> _What to work on_
Identify every line in the rows below that contains the string "calc" and copy each of those lines. Case counts.

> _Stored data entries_
---*---

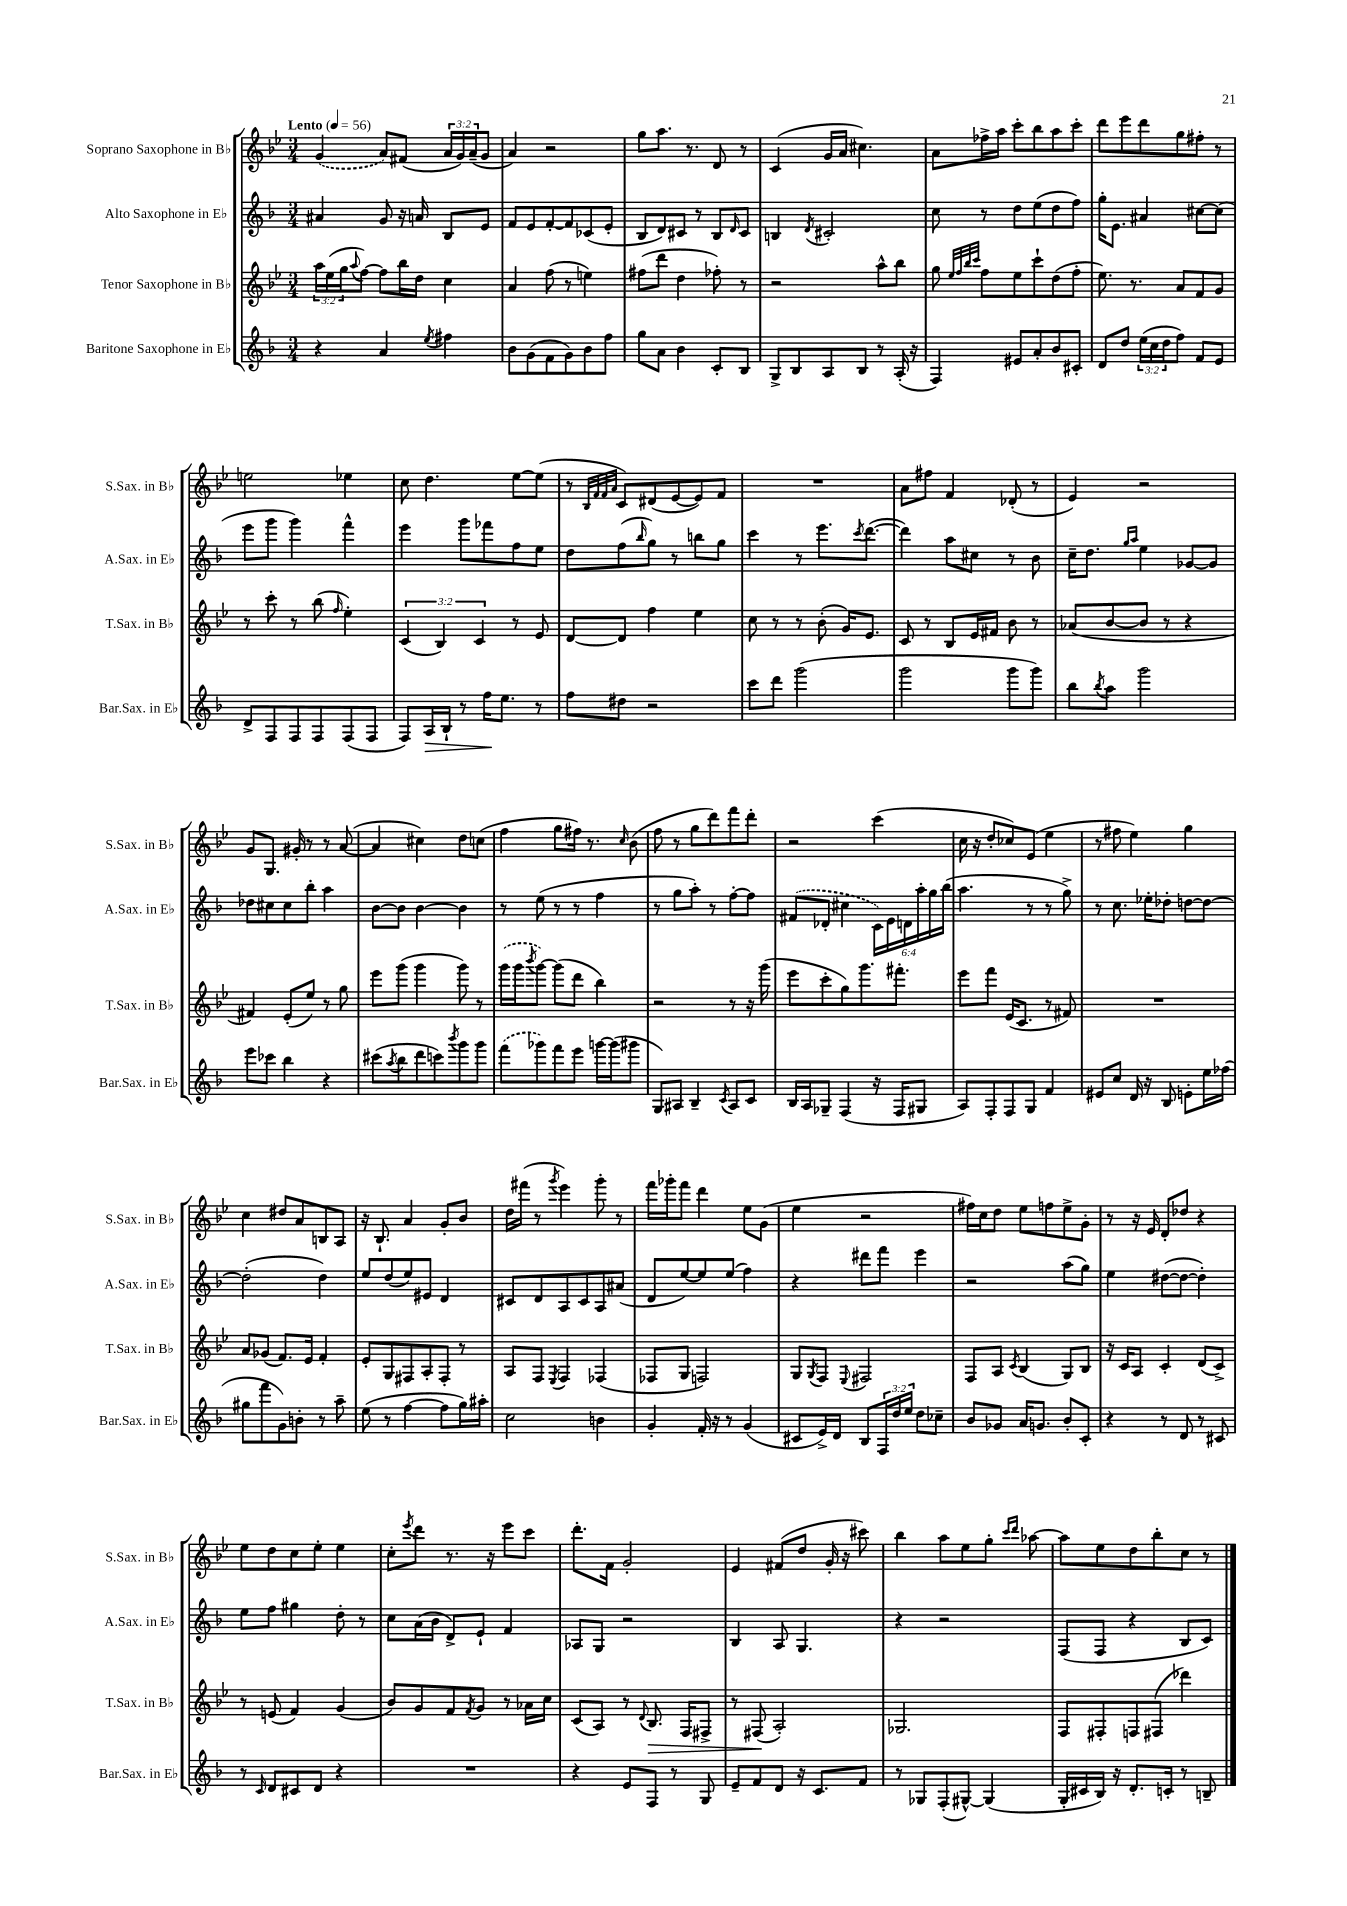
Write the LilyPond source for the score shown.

<<
\new StaffGroup <<
\new Staff = "s0" \with { instrumentName = "Soprano Saxophone in Bb" shortInstrumentName = "S.Sax. in Bb" } {
    \clef treble \key bes \major \numericTimeSignature \time 3/4 \override Staff.TupletNumber.text = #tuplet-number::calc-fraction-text \tempo "Lento" 4 = 56
    \once \slurDashed g'4( a'8) fis'8( \tuplet 3/2 { a'16 g'16) a'16--( } g'8 |
    a'4) r2 |
    g''8 a''8. r8. d'8 r8 |
    c'4( g'16 a'16 cis''4.) |
    a'8 fes''16-> a''16 c'''8-. bes''8 a''8 c'''8-. |
    d'''8 ees'''8 d'''8 g''8 fis''8-. r8 |
    e''2 ees''4 |
    c''8 d''4. ees''8~ ees''8( |
    r8 \grace { bes32 f'32 f'32 a'32 } c'8) dis'8( ees'8~ ees'8) f'8 |
    R2. |
    a'8 fis''8 f'4 des'8-.( r8 |
    ees'4) r2 |
    g'8 g8. gis'16-. r8 r8 a'8~( |
    a'4 cis''4) d''8 c''8( |
    f''4 g''8 fis''16) r8. \grace { c''16 } bes'8( |
    f''8 r8 g''8 d'''8) f'''8 d'''8-. |
    r2 c'''4( |
    c''16 r16 d''8-. ces''8) ees'8( ees''4 |
    r8 fis''8 ees''4) g''4 |
    c''4 dis''8 a'8 b8 a8 |
    r16 bes8.-! a'4 g'8-. bes'8 |
    d''16 fis'''16( r8 \acciaccatura { g'''8 } ees'''4) g'''8-. r8 |
    f'''16 ges'''16-. f'''8 d'''4 ees''8 g'8( |
    ees''4 r2 |
    fis''16) c''16 d''8 ees''8 f''8 ees''8-> g'8-. |
    r8 r16 ees'16 d'8-. des''8 r4 |
    ees''8 d''8 c''8 ees''8-. ees''4 |
    c''8-. \acciaccatura { ees'''8 } d'''8 r8. r16 ees'''8 c'''8 |
    d'''8.-. f'16 g'2-. |
    ees'4 fis'8( d''8 g'16-. r16 cis'''8) |
    bes''4 a''8 ees''8 g''8-. \grace { c'''16 d'''16 } aes''8~ |
    aes''8 ees''8 d''8 bes''8-. c''8 r8 \bar "|." |
}
\new Staff = "s1" \with { instrumentName = "Alto Saxophone in Eb" shortInstrumentName = "A.Sax. in Eb" } {
    \clef treble \key f \major \numericTimeSignature \time 3/4 \override Staff.TupletNumber.text = #tuplet-number::calc-fraction-text
    ais'4 g'8 r16 a'16 bes8 e'8 |
    f'8 e'8 f'8~-. f'8 ces'8( e'8-. |
    bes8 d'8) cis'8 r8 bes8 \grace { d'16 } cis'8 |
    b4 \acciaccatura { d'8 } cis'2-. |
    c''8 r8 d''8 e''8( d''8 f''8) |
    g''16-. e'8. ais'4 cis''8~ cis''8( |
    e'''8 g'''8 g'''4) f'''4-^ |
    e'''4 g'''8 fes'''8 f''8 e''8 |
    d''8 f''8( \grace { bes''16 } g''8) r8 b''8 g''8 |
    c'''4 r8 e'''8. \acciaccatura { c'''8 } d'''8.~( |
    d'''4) a''8 cis''8 r8 bes'8 |
    c''16-- d''8. \grace { g''16 a''16 } e''4 ges'8~ ges'8 |
    des''8 cis''8 cis''8 bes''8-. a''4 |
    bes'8~ bes'8 bes'4~ bes'4 |
    r8 e''8( r8 r8 f''4 |
    r8 g''8 a''8-.) r8 f''8~-. f''8 |
    \once \slurDashed fis'8( des'8-. cis''4 \tuplet 6/4 { c'16) e'16 d'16 a''16-. g''16 bes''16( } |
    a''4. r8 r8 g''8->) |
    r8 c''8. ees''16-. des''8-. d''8~ d''8~ |
    d''2-.( d''4) |
    e''8 d''8( e''8) eis'8 d'4 |
    cis'8 d'8 a8 cis'8 a8 ais'8( |
    d'8 e''8~) e''8 e''8( f''4) |
    r4 dis'''8 f'''8 e'''4 |
    r2 a''8( g''8) |
    e''4 dis''8~( dis''8~ dis''4-.) |
    e''8 f''8 gis''4 d''8-. r8 |
    c''8 a'16( bes'16 d'8->) e'8-! f'4 |
    aes8 g8 r2 |
    bes4 a8 g4. |
    r4 r2 |
    f8( f8 r4 bes8 c'8) \bar "|." |
}
\new Staff = "s2" \with { instrumentName = "Tenor Saxophone in Bb" shortInstrumentName = "T.Sax. in Bb" } {
    \clef treble \key bes \major \numericTimeSignature \time 3/4 \override Staff.TupletNumber.text = #tuplet-number::calc-fraction-text
    \tuplet 3/2 { a''16 ees''16( g''16 } \appoggiatura { a''8 } f''8~) f''8 bes''16 d''16 c''4 |
    a'4 f''8( r8 e''4) |
    fis''8( d'''8 d''4 fes''8-.) r8 |
    r2 a''8-^ bes''8 |
    g''8 \grace { ees''32 f''32 bes''32 c'''32 } f''8 ees''8 c'''8-! d''8( f''8-. |
    ees''8.) r8. a'8 f'8 g'8 |
    r8 c'''8-. r8 bes''8( \grace { f''16 } ees''4-.) |
    \tuplet 3/2 { c'4( bes4) c'4 } r8 ees'8 |
    d'8~ d'8 f''4 ees''4 |
    c''8 r8 r8 bes'8-.( g'16) ees'8. |
    c'8 r8 bes8 ees'16 fis'16 bes'8 r8 |
    aes'8( bes'8~ bes'8 r8 r4 |
    fis'4) ees'8-.( ees''8) r8 g''8 |
    ees'''8 g'''8( g'''4 g'''8) r8 |
    \once \slurDashed g'''16( g'''16 \acciaccatura { bes'''8 } g'''8~) g'''8( d'''8 bes''4) |
    r2 r8 r16 g'''16( |
    ees'''8 c'''8-. g''8) g'''8. fis'''8.-. |
    ees'''8 f'''8 ees'16( c'8. r8 fis'8) |
    R2. |
    a'8 ges'8( f'8.) ees'16 f'4-. |
    ees'8-. g8 fis8 a8-. fis8-. r8 |
    a8 f8 \acciaccatura { ees8 } f4 fes4( |
    fes8 g8 f2) |
    g8 \acciaccatura { g8 } f8 \appoggiatura { ees8 } fis2 |
    f8 a8 \acciaccatura { c'8 } bes4( g8) bes8 |
    r16 c'16 a8 c'4-. d'8( c'8->) |
    r8 e'8( f'4) g'4( |
    bes'8) g'8 f'8 \acciaccatura { f'8 } g'8 r8 aes'16 c''16 |
    c'8( a8) r8 \appoggiatura { d'8 } bes8.\> f16 fis8-> |
    r8 fis8\!( a2-.) |
    ges2. |
    f8 fis8-. f8 fis8( des'''4) \bar "|." |
}
\new Staff = "s3" \with { instrumentName = "Baritone Saxophone in Eb" shortInstrumentName = "Bar.Sax. in Eb" } {
    \clef treble \key f \major \numericTimeSignature \time 3/4 \override Staff.TupletNumber.text = #tuplet-number::calc-fraction-text
    r4 a'4 \acciaccatura { e''8 } fis''4 |
    bes'8 g'8( f'8 g'8) bes'8 f''8 |
    g''8 a'8 bes'4 c'8-. bes8 |
    g8-> bes8 a8 bes8 r8 a16-.( r16 |
    f4) eis'8 a'8-. bes'8 cis'8-. |
    d'8 d''8 \tuplet 3/2 { e''16( c''16 d''16 } f''8) f'8 e'8 |
    d'8-> f8 f8 f8 f8( f8 |
    f8) a16\> bes16-! r8 f''16\! e''8. r8 |
    f''8 dis''8 r2 |
    c'''8 d'''8 g'''2( |
    g'''2 g'''8 g'''8) |
    bes''8 \acciaccatura { bes''8 } a''8 g'''2 |
    e'''8 ces'''8 bes''4 r4 |
    cis'''8( \acciaccatura { a''8 } bes''8 d'''8 c'''8) \acciaccatura { bes'''8 } g'''8 g'''8 |
    \once \slurDashed f'''8( ges'''8) f'''8 e'''8 g'''16~ g'''16( gis'''8 |
    g8) ais8 bes4-- \acciaccatura { c'8 } ais8 c'8 |
    bes16 a16 ges8-- f4( r16 f16 gis8 |
    a8) f8-. f8 g8 f'4 |
    eis'8 c''8 d'16 r16 bes8 e'8-. e''16 fes''16( |
    gis''8 f'''8 g'8) b'8-. r8 a''8-- |
    e''8( r8 f''4~ f''8 g''16) ais''16-. |
    c''2 b'4 |
    g'4-. f'16-. r16 r8 g'4( |
    cis'8 e'16->) d'16 bes8 \tuplet 3/2 { f16 d''16 e''16 } d''8 ces''8-- |
    bes'8 ges'8 a'16 g'8. bes'8-. c'8-. |
    r4 r8 d'8 r8 cis'8 |
    r8 \grace { c'16 } d'8 cis'8 d'8 r4 |
    R2. |
    r4 e'8 f8 r8 g8 |
    e'8-- f'8 d'8 r16 c'8. f'8 |
    r8 ges8 f8-.( gis8~-^) gis4( |
    g16-. cis'16 bes16) r16 d'8.-. c'16-. r8 b8-- \bar "|." |
}
>>
>>
\layout { \context { \Score \remove "Bar_number_engraver" } }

---*---

> _Exercise response_
    \clef treble \key bes \major \numericTimeSignature \time 3/4 \override Staff.TupletNumber.text = #tuplet-number::calc-fraction-text \tempo "Lento" 4 = 56
    \clef treble \key f \major \numericTimeSignature \time 3/4 \override Staff.TupletNumber.text = #tuplet-number::calc-fraction-text
    \clef treble \key bes \major \numericTimeSignature \time 3/4 \override Staff.TupletNumber.text = #tuplet-number::calc-fraction-text
    \clef treble \key f \major \numericTimeSignature \time 3/4 \override Staff.TupletNumber.text = #tuplet-number::calc-fraction-text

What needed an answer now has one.